▶ [What to do] Every line containing the word "turquoise" is to be copied from the data below.

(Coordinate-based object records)
_ _ _ _ _ _ _

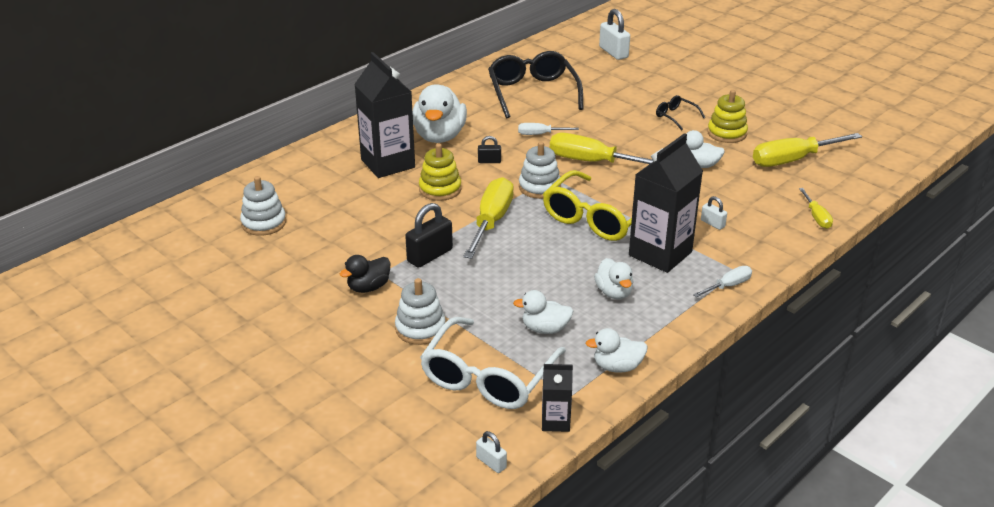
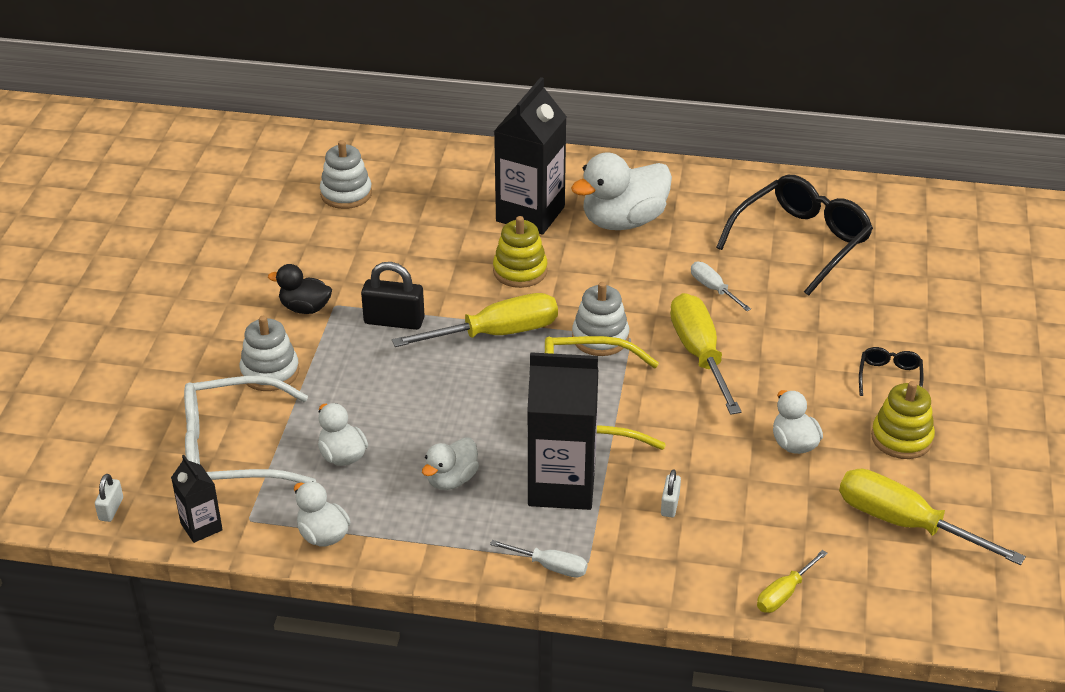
camera: 55 degrees right, 5 degrees up
(489, 161) = (613, 278): black padlock -> none
(613, 52) = (988, 260): white padlock -> none

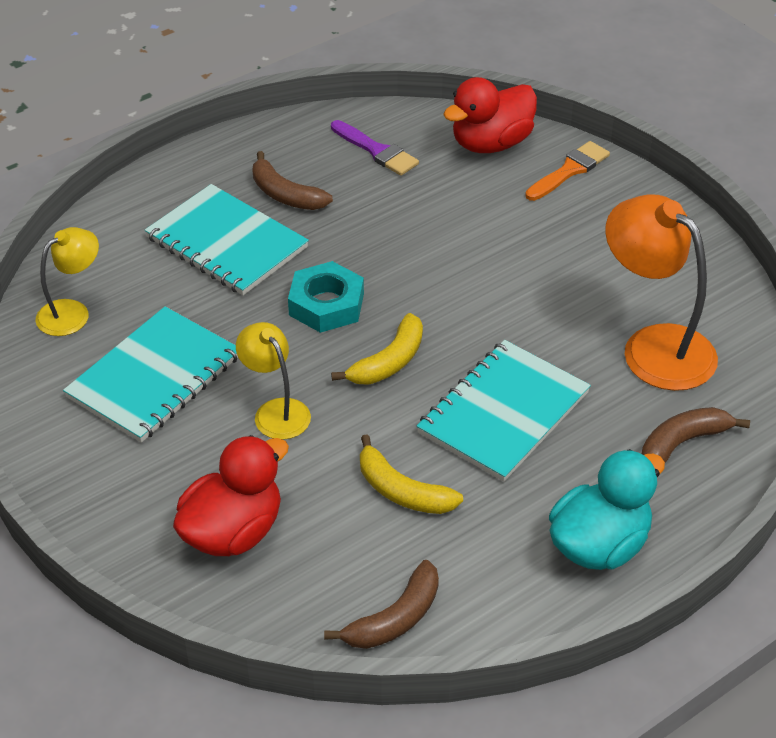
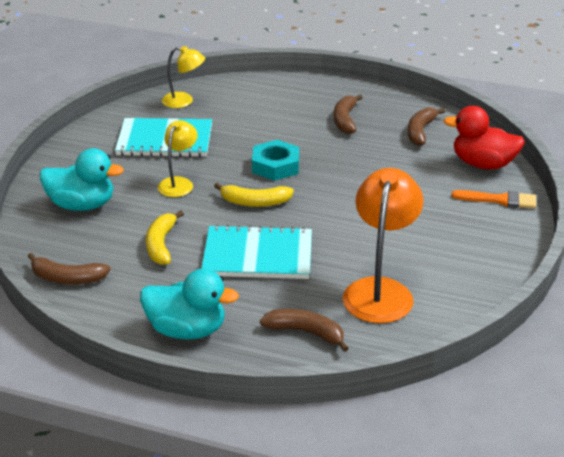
camera: 55 degrees right, 10 degrees down
(227, 243) = (285, 119): turquoise notebook -> none
(233, 532) = (82, 205): red duck -> turquoise duck
(376, 151) = (420, 131): purple brush -> brown banana

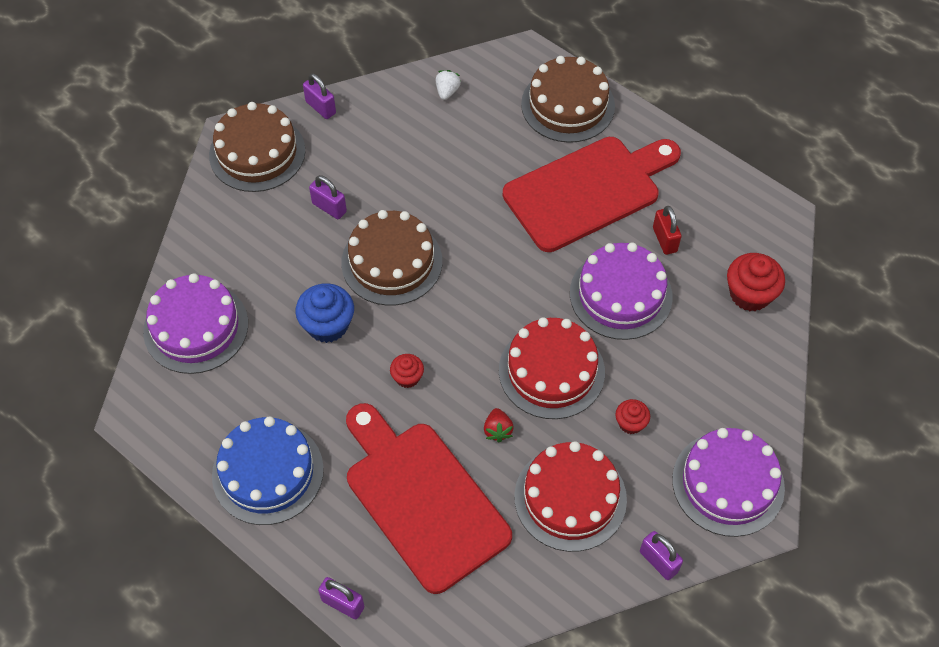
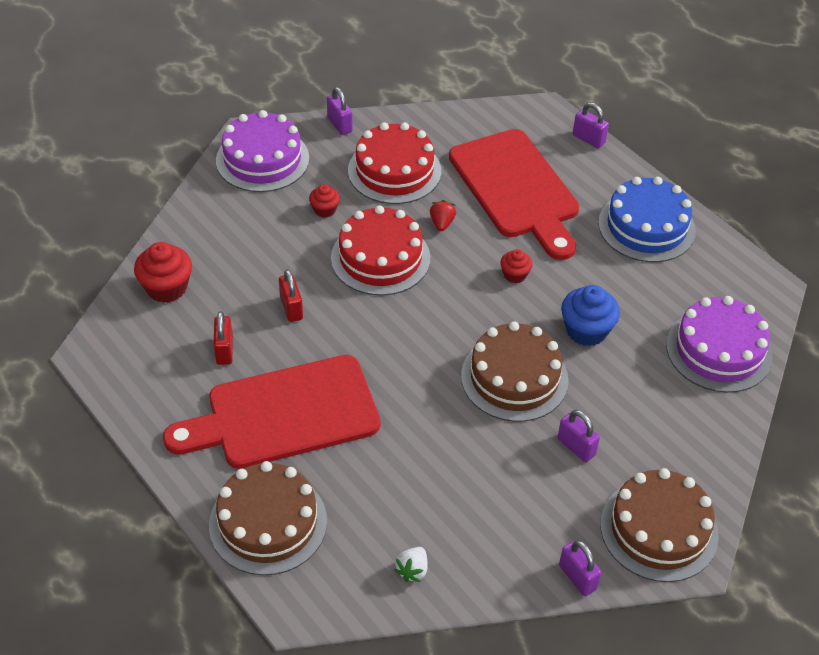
camera: 170 degrees left, 10 degrees down
(620, 295) = (291, 308): purple cake -> red padlock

_ _ _ _ _ _ _

▶ [Result for this exercise]
(227, 243) = (285, 119): turquoise notebook -> none
(233, 532) = (82, 205): red duck -> turquoise duck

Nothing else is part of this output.